» TASK PROMPT
Copy every line from the data below in which the string "camera" can be found.

--*--

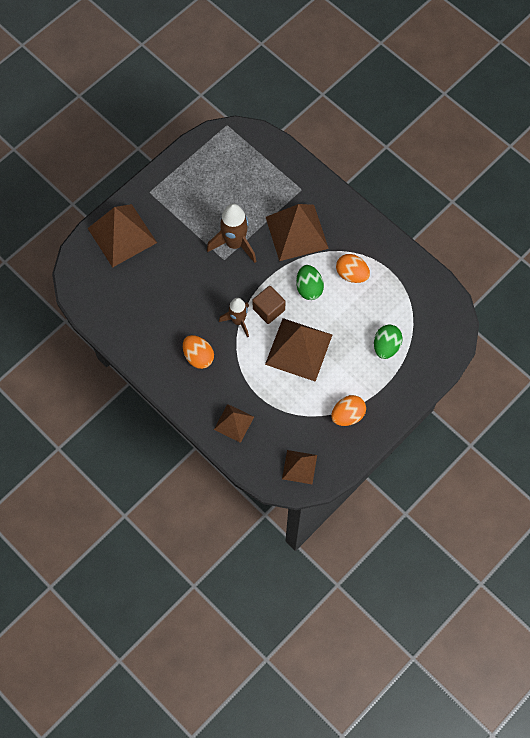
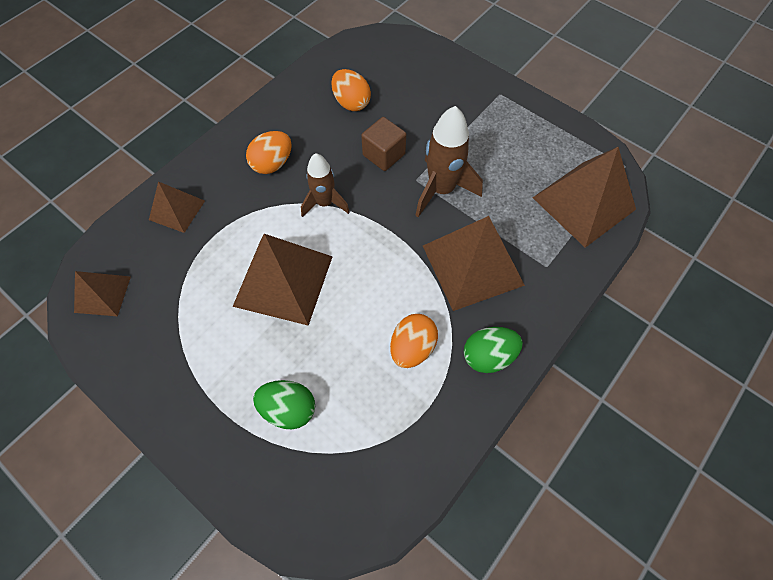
camera: 85 degrees right, 5 degrees down
brown pyramid [88,204,157,268] -> brown pyramid moved to [532,147,636,248]
brown cube [252,286,286,324] -> brown cube moved to [361,117,406,171]
green egg [296,265,324,300] -> green egg moved to [464,327,523,373]
orange egg [331,395,366,426] -> orange egg moved to [331,69,371,111]

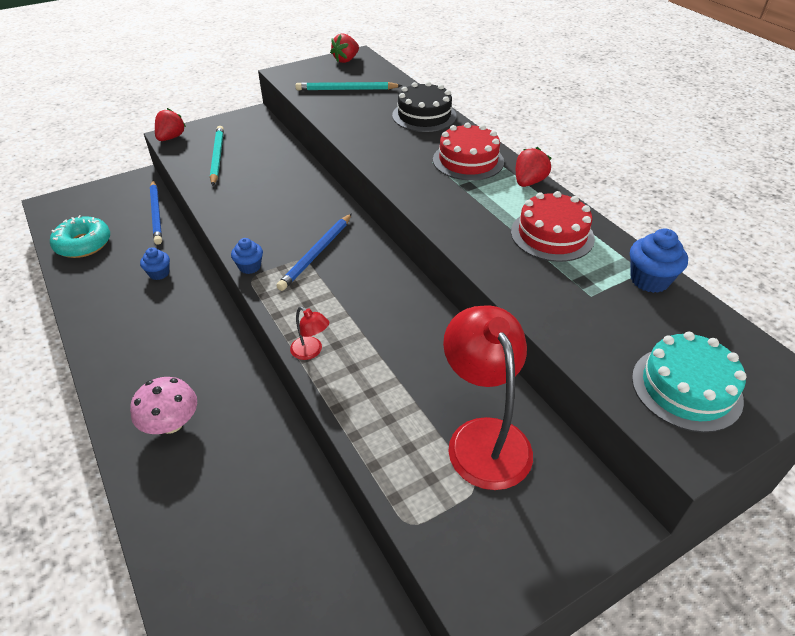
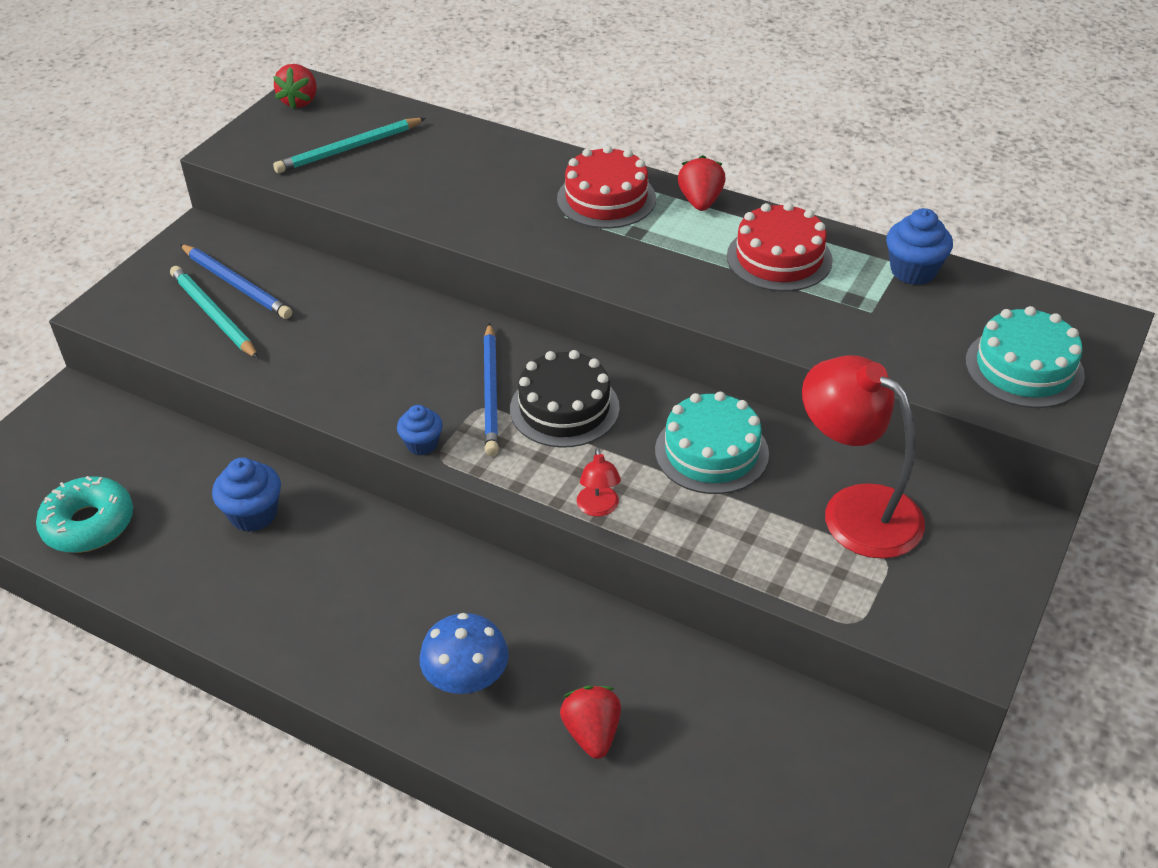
camera: 30 degrees left, 0 degrees up
pink mushroom [130,377,197,434] -> blue mushroom [419,613,509,694]
blue cupcake [140,247,170,280] -> blue cupcake [212,458,281,532], size x1.51
blue pencil [150,180,162,245] -> blue pencil moved to [180,244,292,319]
red strawberry [155,108,186,141] -> red strawberry moved to [560,686,621,759]
red lamp [290,307,329,360] -> red lamp turned 75 degrees clockwise [577,447,621,516]
black cake [392,81,457,132] -> black cake moved to [510,350,620,448]
none -> turquoise cake [655,392,769,494]

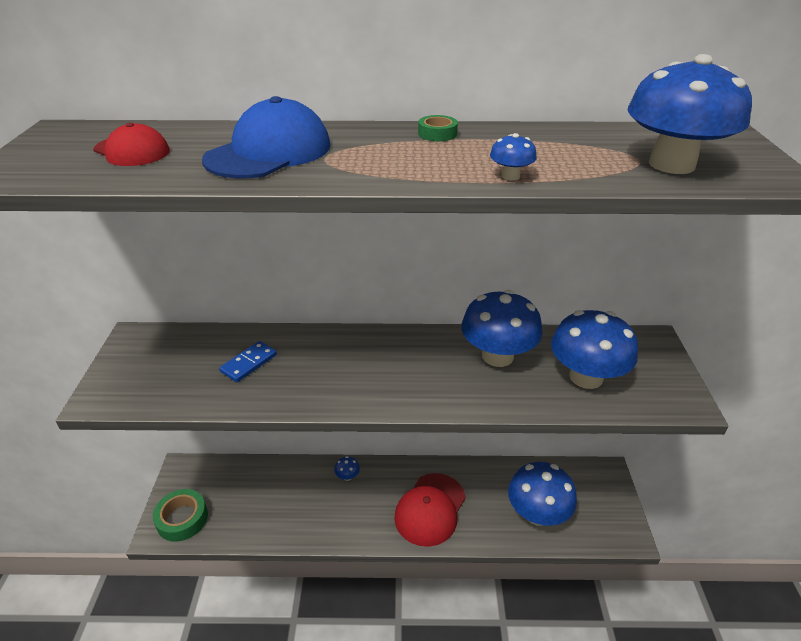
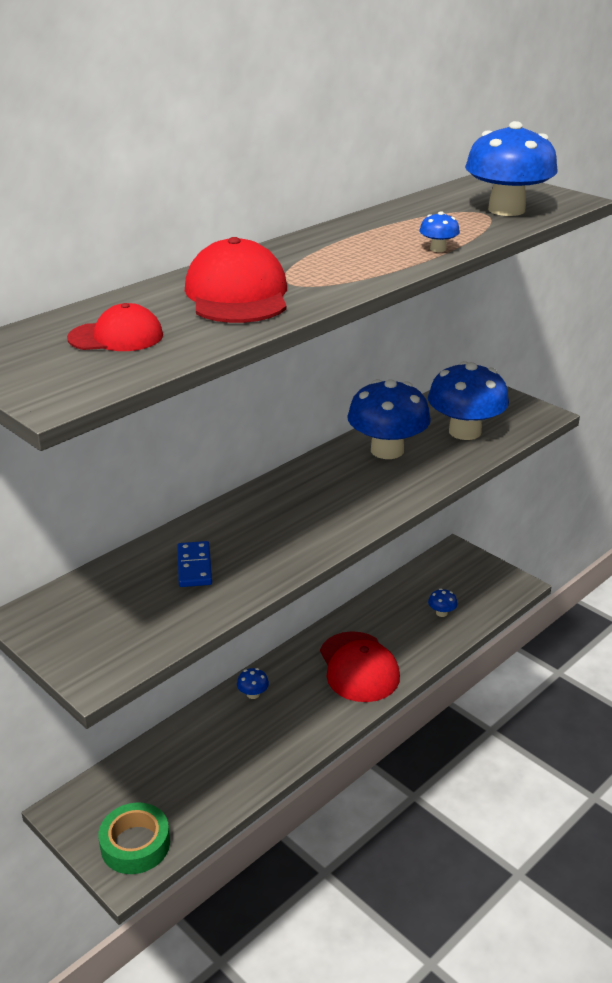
camera: 45 degrees left, 5 degrees down
blue cap [202,96,330,179] -> red cap [185,237,287,323]
green tape [418,115,458,141] -> none
blue mushroom [508,462,577,526] -> blue mushroom [428,588,457,617], size x0.41

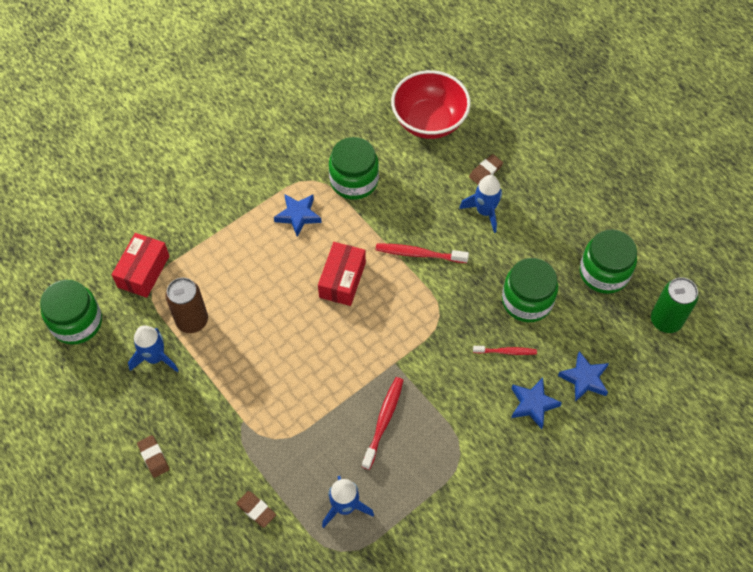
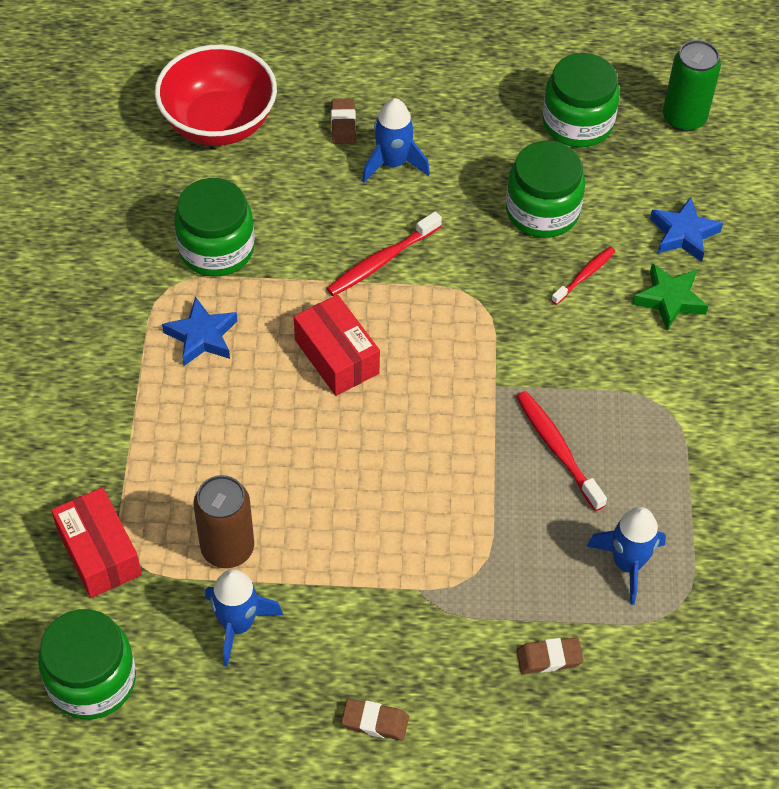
camera: 50 degrees left, 5 degrees down
blue star [511,378,562,429] -> green star [632,263,708,330]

--*--

» SOLUTION TO THIS TASK
camera: 85 degrees right, 5 degrees down
camera: 30 degrees left, 0 degrees up
camera: 45 degrees left, 5 degrees down
camera: 50 degrees left, 5 degrees down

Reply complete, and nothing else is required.